### Prompt
What lines of the data include the string "bowling"? Copy them all.
── Input ──
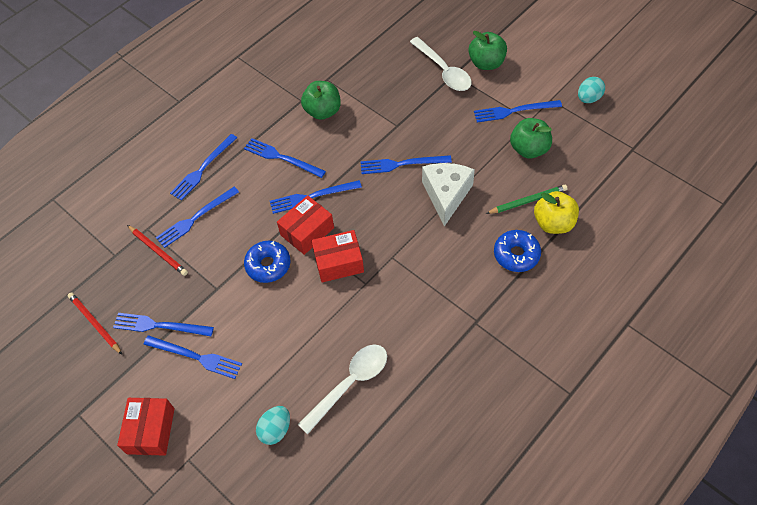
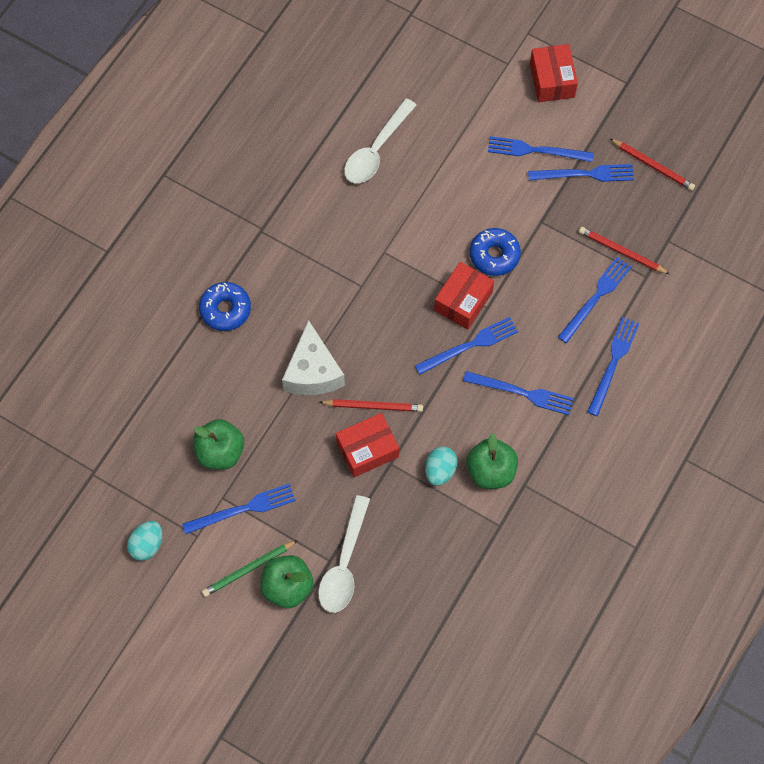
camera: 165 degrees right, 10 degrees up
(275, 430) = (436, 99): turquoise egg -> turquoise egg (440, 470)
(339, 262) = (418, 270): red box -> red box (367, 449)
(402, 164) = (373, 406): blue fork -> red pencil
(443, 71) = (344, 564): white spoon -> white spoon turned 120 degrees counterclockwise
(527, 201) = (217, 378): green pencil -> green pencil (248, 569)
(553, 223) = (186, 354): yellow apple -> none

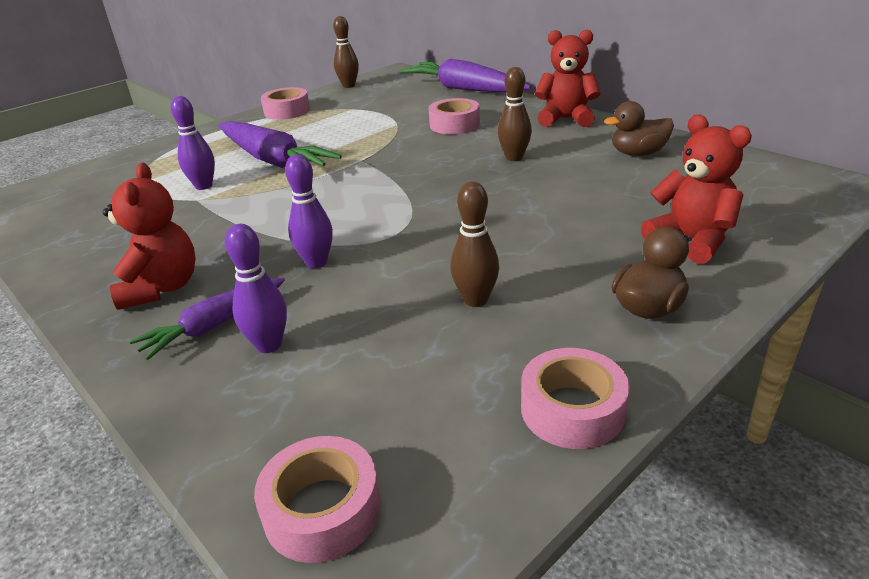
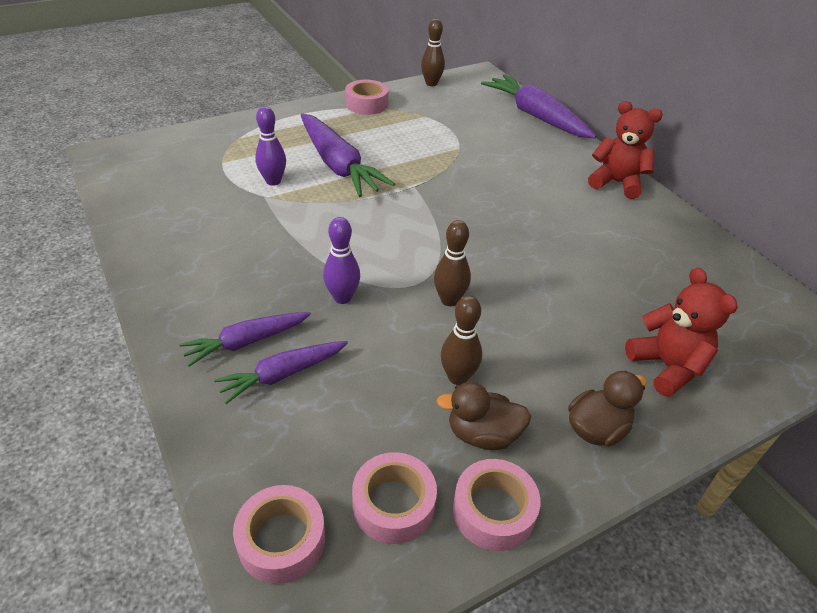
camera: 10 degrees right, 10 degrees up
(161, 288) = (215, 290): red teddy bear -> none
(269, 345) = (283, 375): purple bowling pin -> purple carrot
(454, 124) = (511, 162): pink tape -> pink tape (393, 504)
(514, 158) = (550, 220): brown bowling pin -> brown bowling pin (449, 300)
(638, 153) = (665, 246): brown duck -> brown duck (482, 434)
───
### Response to this exercise
(269, 345) = (283, 375): purple bowling pin -> purple carrot
(514, 158) = (550, 220): brown bowling pin -> brown bowling pin (449, 300)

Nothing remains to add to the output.